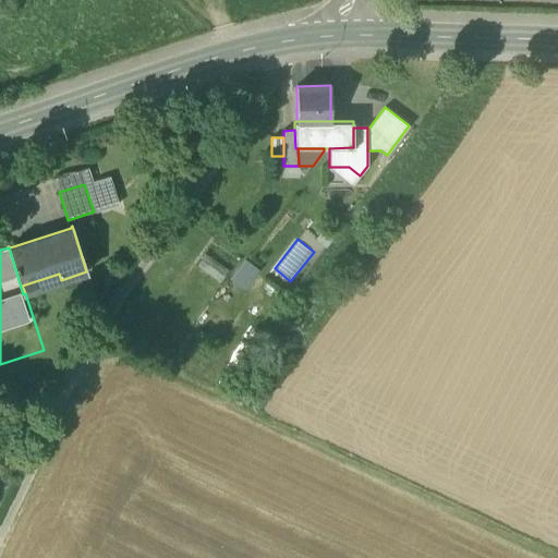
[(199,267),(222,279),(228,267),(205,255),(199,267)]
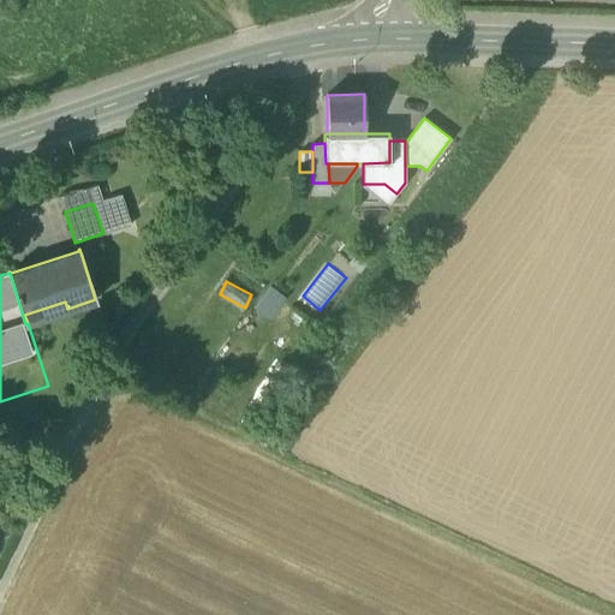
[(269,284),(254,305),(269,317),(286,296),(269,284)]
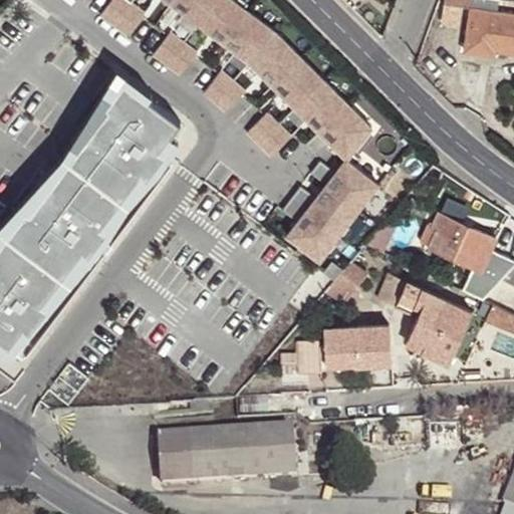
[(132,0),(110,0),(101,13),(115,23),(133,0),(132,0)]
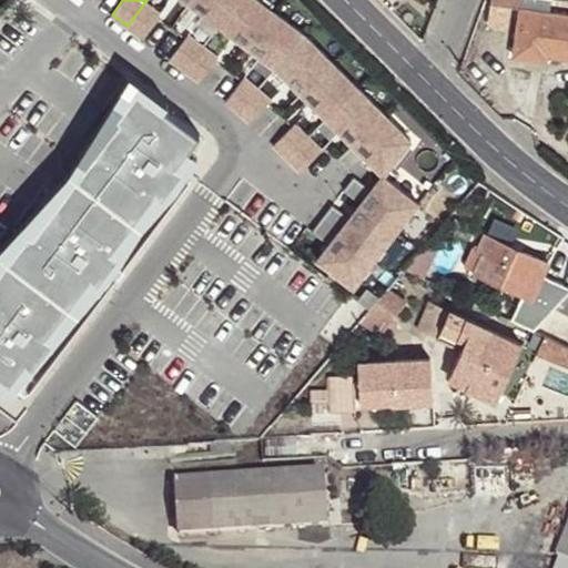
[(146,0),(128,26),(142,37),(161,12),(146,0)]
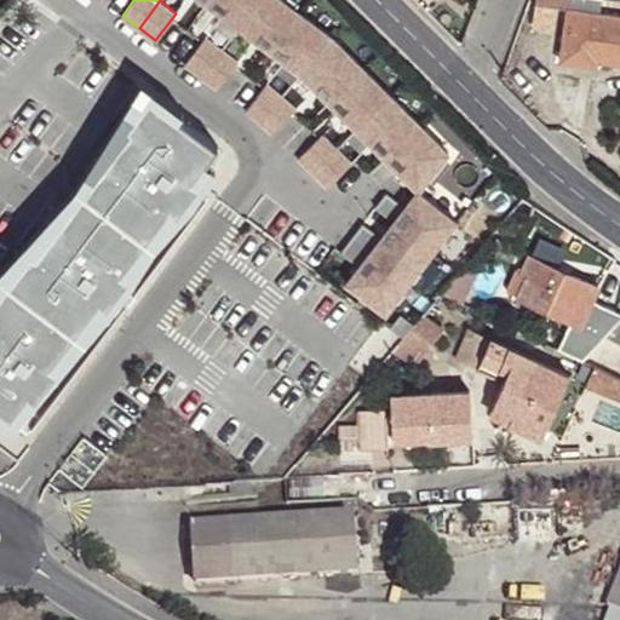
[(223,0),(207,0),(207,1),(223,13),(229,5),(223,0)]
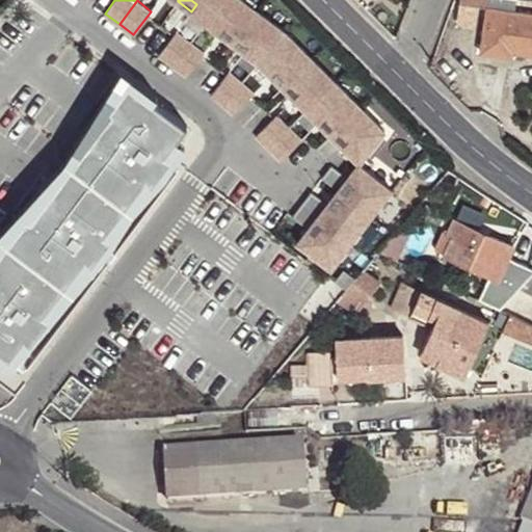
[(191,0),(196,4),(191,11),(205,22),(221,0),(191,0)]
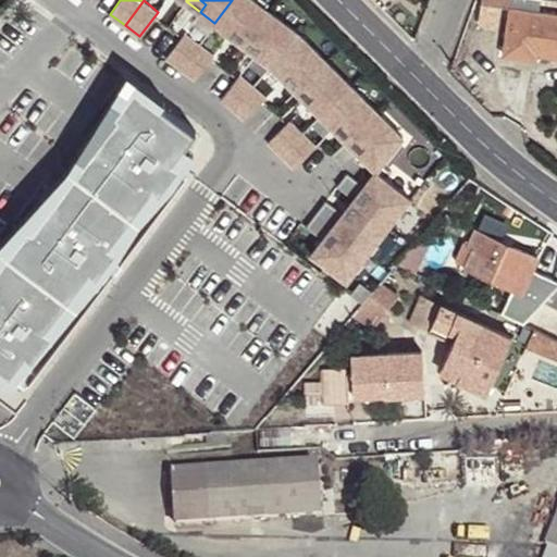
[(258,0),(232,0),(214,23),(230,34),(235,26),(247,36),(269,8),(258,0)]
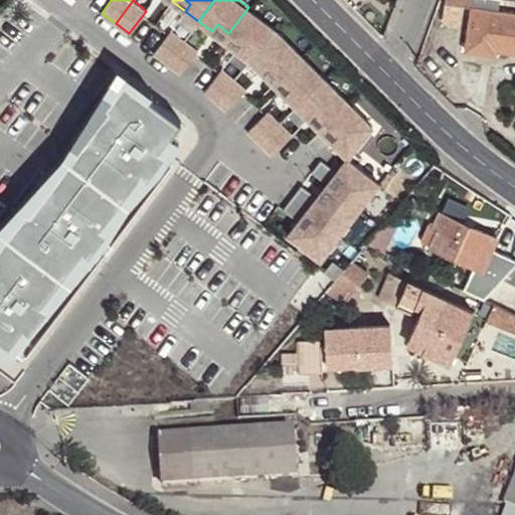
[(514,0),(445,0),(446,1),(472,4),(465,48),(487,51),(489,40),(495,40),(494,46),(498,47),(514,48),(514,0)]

Work task: A word-for-word copy is needed of the lines from the line holding "[(191,0),(196,4),(191,11),(205,22),(221,0),(191,0)]" through the end of the records, both included, excluding every picture.

Exercise response:
[(191,0),(196,4),(191,11),(205,22),(221,0),(191,0)]
[(258,0),(232,0),(214,23),(230,34),(235,26),(247,36),(269,8),(258,0)]
[(514,0),(445,0),(446,1),(472,4),(465,48),(487,51),(489,40),(495,40),(494,46),(498,47),(514,48),(514,0)]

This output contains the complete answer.